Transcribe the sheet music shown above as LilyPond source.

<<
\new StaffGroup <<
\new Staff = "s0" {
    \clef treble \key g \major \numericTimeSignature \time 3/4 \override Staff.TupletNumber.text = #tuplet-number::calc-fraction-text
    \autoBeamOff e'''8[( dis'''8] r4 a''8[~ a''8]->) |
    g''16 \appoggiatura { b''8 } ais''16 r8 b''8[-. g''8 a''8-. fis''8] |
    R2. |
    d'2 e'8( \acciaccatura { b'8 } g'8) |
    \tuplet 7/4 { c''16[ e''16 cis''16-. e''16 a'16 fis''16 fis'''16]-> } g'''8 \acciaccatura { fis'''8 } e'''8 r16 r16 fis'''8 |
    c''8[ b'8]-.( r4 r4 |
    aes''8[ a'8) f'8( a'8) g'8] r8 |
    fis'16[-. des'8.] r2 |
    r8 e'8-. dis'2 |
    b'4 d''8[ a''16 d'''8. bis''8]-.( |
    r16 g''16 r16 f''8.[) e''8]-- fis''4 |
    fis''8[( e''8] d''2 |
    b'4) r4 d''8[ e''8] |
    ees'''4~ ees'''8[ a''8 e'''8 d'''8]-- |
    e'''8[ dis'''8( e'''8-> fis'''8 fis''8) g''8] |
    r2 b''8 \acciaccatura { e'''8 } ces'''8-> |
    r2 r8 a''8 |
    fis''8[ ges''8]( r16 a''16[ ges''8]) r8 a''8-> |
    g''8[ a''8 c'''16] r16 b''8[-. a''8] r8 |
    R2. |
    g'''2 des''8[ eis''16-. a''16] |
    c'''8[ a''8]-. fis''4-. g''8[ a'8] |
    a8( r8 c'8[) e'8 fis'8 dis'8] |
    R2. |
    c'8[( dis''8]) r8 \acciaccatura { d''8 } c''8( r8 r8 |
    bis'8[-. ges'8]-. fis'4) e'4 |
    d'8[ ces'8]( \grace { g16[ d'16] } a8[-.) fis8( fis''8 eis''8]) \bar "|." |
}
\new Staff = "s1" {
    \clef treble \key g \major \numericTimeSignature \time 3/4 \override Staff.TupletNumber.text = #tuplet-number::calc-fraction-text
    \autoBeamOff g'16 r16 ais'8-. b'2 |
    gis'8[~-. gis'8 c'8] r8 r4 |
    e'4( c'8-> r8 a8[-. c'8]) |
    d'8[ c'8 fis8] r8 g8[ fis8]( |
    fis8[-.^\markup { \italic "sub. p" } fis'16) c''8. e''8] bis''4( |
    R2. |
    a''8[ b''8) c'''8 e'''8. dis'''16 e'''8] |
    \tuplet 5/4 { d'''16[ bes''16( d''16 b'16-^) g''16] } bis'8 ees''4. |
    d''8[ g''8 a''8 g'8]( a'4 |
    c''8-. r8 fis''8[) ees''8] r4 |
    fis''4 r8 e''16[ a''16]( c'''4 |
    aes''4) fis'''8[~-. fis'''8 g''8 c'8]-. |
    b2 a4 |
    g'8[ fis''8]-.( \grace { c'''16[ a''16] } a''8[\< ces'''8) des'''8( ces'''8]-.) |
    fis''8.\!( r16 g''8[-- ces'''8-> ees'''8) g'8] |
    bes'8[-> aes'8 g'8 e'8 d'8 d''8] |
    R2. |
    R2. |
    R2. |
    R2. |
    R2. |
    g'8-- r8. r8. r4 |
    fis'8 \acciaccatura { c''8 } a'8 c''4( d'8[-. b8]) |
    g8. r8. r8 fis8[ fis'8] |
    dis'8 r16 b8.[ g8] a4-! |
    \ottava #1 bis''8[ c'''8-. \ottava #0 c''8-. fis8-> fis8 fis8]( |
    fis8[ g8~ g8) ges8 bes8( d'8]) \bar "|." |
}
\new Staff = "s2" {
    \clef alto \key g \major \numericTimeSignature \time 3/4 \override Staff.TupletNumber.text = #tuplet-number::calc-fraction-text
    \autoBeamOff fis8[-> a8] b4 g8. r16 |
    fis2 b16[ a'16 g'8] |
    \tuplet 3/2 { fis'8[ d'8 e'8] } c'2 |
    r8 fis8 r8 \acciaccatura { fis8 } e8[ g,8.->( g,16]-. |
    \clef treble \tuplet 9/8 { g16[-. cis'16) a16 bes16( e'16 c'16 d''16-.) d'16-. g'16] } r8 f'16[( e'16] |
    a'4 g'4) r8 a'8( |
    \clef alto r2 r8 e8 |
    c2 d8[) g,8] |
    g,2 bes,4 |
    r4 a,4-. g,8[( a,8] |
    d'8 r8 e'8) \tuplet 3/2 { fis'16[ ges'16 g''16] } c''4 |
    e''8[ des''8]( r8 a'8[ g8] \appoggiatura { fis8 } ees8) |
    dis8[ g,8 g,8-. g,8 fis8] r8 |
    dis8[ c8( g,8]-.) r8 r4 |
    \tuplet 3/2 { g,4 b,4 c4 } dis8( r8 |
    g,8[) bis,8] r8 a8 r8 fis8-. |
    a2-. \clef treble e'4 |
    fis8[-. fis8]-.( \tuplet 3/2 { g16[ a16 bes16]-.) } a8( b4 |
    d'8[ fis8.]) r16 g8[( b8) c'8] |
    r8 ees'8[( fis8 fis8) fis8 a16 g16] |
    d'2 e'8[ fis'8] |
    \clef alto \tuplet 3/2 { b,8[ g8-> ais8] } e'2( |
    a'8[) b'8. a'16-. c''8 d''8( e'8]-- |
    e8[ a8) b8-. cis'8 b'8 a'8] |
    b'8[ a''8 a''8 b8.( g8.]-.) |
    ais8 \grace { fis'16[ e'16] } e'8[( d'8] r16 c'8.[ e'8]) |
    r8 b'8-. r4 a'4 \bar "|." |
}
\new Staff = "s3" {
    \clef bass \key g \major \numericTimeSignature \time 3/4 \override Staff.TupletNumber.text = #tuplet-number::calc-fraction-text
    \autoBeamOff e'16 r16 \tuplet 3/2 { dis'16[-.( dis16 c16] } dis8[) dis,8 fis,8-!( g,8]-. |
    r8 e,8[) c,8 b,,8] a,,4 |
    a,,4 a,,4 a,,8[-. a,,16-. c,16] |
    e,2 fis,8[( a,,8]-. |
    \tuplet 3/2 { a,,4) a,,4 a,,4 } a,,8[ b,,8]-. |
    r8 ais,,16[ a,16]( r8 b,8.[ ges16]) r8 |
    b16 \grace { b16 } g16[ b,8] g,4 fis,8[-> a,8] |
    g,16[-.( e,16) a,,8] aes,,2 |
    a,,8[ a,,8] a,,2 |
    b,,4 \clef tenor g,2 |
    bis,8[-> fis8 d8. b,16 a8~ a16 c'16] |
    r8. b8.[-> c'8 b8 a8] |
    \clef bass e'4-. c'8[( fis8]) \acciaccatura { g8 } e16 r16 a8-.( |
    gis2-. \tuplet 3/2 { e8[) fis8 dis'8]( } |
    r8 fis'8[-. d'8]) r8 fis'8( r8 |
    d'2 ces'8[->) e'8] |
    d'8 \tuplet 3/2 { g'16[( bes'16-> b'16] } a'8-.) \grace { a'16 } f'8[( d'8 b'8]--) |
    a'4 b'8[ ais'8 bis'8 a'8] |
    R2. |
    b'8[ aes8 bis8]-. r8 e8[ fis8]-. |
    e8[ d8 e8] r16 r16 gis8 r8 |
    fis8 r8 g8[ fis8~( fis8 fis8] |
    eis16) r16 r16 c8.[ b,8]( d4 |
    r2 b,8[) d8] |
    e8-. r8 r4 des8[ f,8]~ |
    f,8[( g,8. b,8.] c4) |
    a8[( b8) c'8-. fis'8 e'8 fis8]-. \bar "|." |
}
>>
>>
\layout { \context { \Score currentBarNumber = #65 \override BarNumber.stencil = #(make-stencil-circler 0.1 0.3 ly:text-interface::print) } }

********************

## Brief
How many lines in the rows above contain the string "alto"? Reply with the number alone.

## Response to the task
3